## WHAT TO PRODUCE:
Once you reach the line containing "(230, 126) = (250, 398): purple" in the entries below, write out that line and each one after it down to the line containing "(395, 68) = (181, 274): purple", exactly and with nothing added.

## DATA TO EXAMINE:

_ _ _ _ _

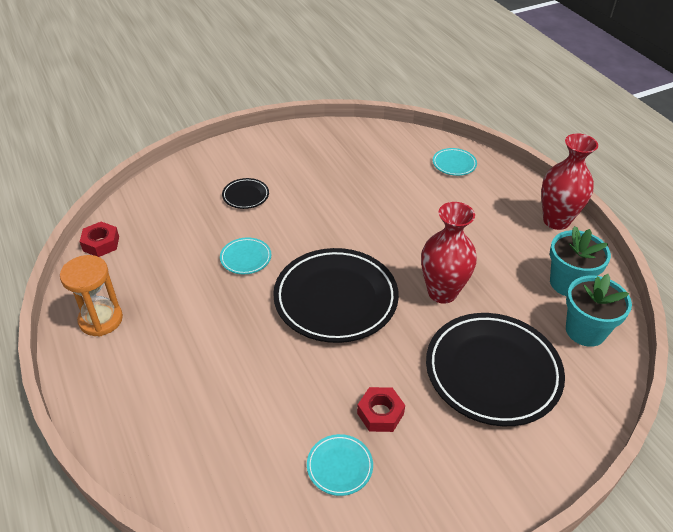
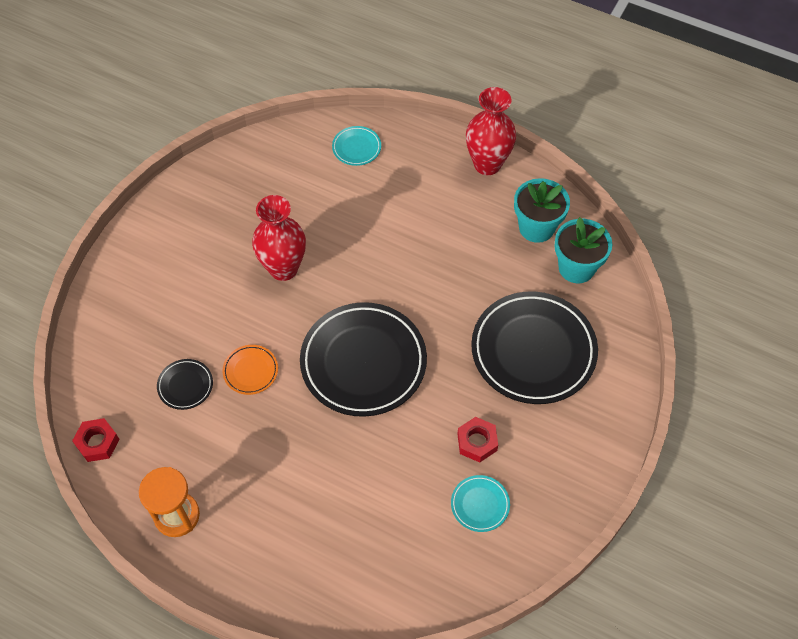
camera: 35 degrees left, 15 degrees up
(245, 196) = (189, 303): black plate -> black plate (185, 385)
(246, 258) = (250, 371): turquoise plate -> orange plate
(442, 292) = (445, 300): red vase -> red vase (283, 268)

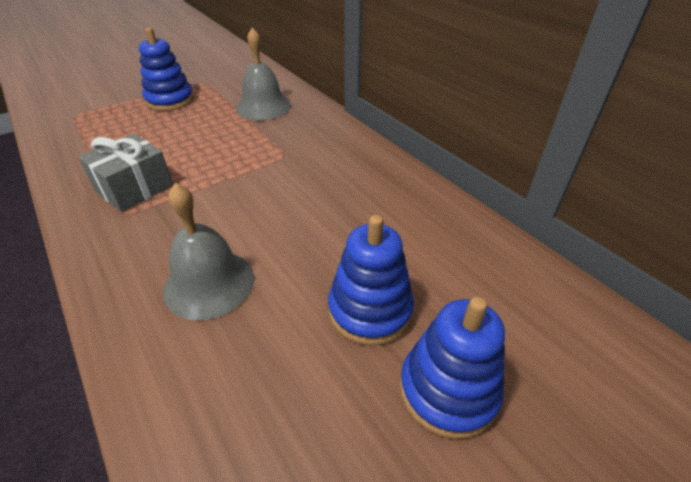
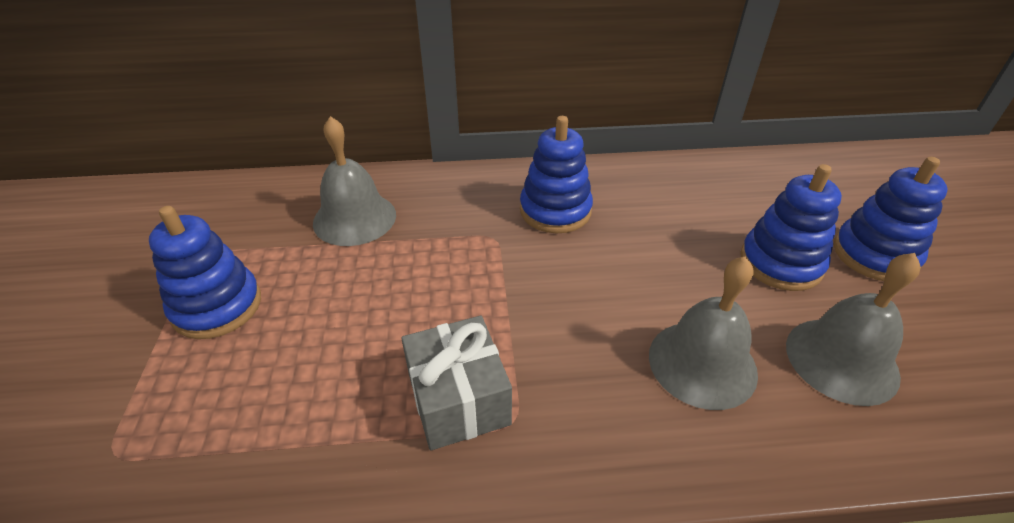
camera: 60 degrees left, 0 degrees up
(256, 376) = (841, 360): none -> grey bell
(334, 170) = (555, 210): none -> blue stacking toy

_ _ _ _ _

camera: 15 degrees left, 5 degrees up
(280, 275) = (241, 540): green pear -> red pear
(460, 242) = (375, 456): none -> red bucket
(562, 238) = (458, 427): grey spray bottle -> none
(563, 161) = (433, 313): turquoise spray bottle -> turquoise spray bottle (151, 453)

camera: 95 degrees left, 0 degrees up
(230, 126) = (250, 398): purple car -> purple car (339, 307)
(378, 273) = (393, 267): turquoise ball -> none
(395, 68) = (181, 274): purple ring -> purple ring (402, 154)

_ _ _ _ _

## EXERCISE OUTPUT:
(230, 126) = (250, 398): purple car -> purple car (339, 307)
(378, 273) = (393, 267): turquoise ball -> none
(395, 68) = (181, 274): purple ring -> purple ring (402, 154)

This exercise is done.